* Task brief
Count how many lines in the data below contain the string "grace", and reply with only that number.
--- Records to process ---
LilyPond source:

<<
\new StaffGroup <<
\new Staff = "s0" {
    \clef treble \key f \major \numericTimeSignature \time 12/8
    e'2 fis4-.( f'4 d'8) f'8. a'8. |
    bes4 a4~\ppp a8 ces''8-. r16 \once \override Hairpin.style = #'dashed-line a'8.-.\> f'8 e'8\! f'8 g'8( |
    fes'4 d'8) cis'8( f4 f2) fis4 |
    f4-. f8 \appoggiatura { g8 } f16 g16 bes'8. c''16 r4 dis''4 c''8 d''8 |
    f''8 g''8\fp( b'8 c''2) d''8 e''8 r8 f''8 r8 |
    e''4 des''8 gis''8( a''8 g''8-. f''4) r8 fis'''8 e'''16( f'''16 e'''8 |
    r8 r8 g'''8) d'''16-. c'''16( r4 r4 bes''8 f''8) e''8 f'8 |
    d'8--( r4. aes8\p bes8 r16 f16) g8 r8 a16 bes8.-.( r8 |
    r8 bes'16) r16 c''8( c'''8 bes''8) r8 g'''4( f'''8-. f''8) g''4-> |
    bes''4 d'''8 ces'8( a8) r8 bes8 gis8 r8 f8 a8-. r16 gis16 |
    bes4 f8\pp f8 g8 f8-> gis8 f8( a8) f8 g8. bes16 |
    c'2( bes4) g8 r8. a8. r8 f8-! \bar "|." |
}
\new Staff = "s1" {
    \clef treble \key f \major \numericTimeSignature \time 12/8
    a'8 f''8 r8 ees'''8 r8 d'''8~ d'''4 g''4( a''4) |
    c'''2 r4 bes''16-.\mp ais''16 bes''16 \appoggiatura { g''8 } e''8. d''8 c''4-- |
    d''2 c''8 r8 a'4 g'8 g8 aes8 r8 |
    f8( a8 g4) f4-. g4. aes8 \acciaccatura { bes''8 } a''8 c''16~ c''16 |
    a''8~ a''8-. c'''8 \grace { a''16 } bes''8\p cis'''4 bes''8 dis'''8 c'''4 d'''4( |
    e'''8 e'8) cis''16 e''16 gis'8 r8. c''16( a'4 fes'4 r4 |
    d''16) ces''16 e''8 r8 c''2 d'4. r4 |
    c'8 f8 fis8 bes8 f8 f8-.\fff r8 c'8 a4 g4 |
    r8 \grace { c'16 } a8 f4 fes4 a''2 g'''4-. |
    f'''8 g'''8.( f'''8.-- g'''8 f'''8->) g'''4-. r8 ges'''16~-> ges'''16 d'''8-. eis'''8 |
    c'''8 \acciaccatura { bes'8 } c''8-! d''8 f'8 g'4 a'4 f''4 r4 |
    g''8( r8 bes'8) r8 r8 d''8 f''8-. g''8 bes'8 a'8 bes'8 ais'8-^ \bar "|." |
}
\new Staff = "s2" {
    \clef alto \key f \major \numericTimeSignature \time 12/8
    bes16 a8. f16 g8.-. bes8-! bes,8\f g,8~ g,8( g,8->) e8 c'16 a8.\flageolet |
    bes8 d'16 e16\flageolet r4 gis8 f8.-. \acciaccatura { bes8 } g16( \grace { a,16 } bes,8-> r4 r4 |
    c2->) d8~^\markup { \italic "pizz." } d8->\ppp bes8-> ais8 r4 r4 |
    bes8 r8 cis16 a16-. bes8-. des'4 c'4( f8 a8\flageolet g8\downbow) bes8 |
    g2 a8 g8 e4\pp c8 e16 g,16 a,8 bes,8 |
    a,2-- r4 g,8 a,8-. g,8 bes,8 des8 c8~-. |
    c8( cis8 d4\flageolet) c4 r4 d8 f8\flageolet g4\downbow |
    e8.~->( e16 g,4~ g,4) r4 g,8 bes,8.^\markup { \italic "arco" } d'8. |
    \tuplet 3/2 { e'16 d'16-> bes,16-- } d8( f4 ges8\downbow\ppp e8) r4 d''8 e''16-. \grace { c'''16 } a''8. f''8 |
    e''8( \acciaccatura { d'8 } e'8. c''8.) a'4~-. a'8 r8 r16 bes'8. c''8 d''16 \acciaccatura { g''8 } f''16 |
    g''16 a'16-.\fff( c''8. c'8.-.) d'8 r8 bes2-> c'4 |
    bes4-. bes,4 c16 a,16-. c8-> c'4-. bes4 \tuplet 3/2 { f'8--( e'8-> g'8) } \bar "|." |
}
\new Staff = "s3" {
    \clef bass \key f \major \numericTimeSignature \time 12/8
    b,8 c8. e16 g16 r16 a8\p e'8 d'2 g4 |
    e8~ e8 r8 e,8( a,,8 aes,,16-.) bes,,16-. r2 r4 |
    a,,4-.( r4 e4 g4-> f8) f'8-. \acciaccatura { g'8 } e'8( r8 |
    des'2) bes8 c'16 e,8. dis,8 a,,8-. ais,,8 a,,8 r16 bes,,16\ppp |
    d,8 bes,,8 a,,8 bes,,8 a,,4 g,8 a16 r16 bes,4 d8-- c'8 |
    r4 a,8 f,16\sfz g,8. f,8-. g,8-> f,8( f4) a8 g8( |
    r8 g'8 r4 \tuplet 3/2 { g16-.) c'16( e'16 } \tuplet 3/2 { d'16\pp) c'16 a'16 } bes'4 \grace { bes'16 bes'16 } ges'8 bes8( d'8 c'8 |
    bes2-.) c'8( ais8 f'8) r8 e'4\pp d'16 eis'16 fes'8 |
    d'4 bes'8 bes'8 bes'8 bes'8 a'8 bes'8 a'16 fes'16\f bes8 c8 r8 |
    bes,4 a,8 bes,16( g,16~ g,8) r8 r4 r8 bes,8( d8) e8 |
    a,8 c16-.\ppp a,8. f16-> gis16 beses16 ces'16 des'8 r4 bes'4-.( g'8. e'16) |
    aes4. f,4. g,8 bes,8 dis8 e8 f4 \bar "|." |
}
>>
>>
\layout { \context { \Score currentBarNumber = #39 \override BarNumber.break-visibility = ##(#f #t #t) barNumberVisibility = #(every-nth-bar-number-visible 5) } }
---
* Complete answer
5